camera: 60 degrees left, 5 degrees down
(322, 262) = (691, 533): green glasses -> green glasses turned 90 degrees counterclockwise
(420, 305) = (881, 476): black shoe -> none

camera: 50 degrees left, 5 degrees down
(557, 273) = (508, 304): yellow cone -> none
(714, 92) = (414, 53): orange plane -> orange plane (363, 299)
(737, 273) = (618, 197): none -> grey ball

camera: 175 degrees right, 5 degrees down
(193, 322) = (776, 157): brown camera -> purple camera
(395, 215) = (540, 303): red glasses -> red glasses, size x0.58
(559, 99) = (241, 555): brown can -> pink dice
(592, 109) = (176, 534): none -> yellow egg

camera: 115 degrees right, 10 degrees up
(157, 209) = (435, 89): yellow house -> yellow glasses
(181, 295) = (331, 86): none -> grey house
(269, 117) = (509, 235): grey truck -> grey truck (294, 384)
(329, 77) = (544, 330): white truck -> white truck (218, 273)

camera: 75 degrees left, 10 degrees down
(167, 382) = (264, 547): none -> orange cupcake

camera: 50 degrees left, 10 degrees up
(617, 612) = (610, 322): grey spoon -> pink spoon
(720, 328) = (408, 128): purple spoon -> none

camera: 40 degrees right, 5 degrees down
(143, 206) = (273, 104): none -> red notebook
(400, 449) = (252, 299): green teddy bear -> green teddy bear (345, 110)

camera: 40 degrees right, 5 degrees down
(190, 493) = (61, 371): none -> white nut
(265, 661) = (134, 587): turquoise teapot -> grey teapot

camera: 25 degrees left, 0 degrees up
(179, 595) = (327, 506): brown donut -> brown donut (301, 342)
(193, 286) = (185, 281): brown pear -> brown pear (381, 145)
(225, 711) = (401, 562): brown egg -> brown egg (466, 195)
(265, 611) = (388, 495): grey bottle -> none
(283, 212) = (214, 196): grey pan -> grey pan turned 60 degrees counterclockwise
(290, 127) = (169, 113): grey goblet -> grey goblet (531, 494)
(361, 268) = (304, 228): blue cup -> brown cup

# # #

ASSIGNMENT: Only the lines from the one containing "(617, 612) = (610, 322): grey" through the one containing "(265, 661) = (134, 587): turquoise" are to be retyped, both boundary lines included, with no other material.

ANSWER:
(617, 612) = (610, 322): grey spoon -> pink spoon
(720, 328) = (408, 128): purple spoon -> none

camera: 40 degrees right, 5 degrees down
(143, 206) = (273, 104): none -> red notebook
(400, 449) = (252, 299): green teddy bear -> green teddy bear (345, 110)

camera: 40 degrees right, 5 degrees down
(190, 493) = (61, 371): none -> white nut
(265, 661) = (134, 587): turquoise teapot -> grey teapot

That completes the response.